> **REQUIRED ACTION**
Only lines with the string "white" should be returned from the data below.

(Scene change data)

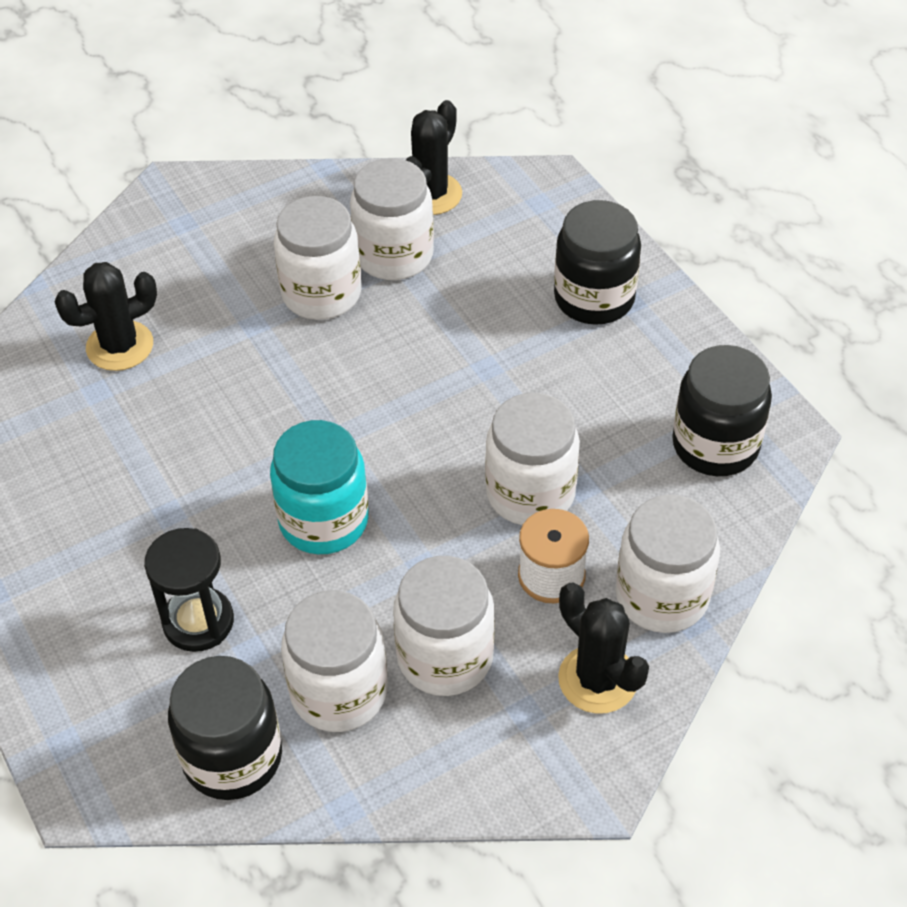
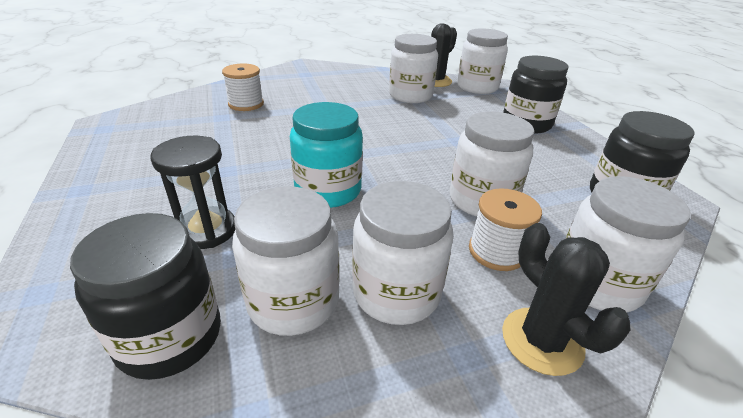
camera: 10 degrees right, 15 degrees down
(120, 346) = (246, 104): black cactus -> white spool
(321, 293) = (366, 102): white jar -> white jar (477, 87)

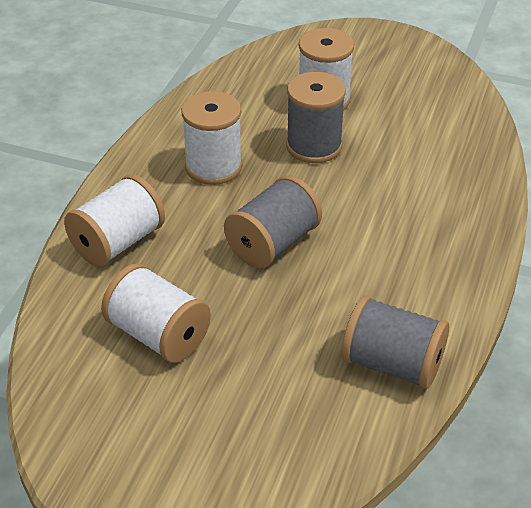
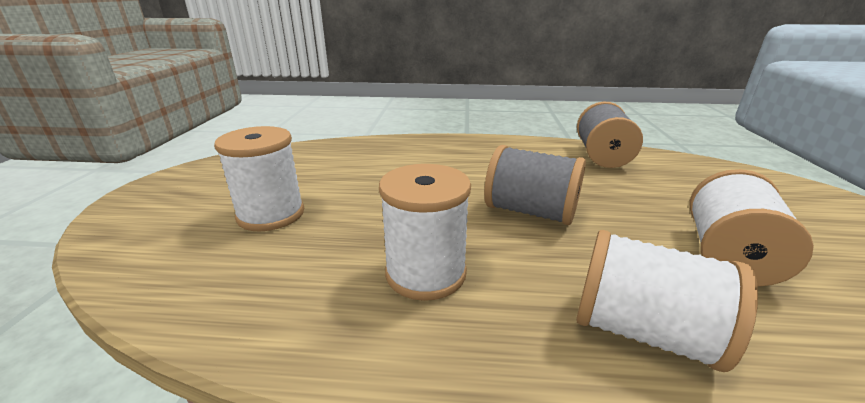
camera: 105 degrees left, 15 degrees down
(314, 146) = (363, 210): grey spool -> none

> **SOLVED PROBLEM**
(120, 346) = (246, 104): black cactus -> white spool
(321, 293) = (366, 102): white jar -> white jar (477, 87)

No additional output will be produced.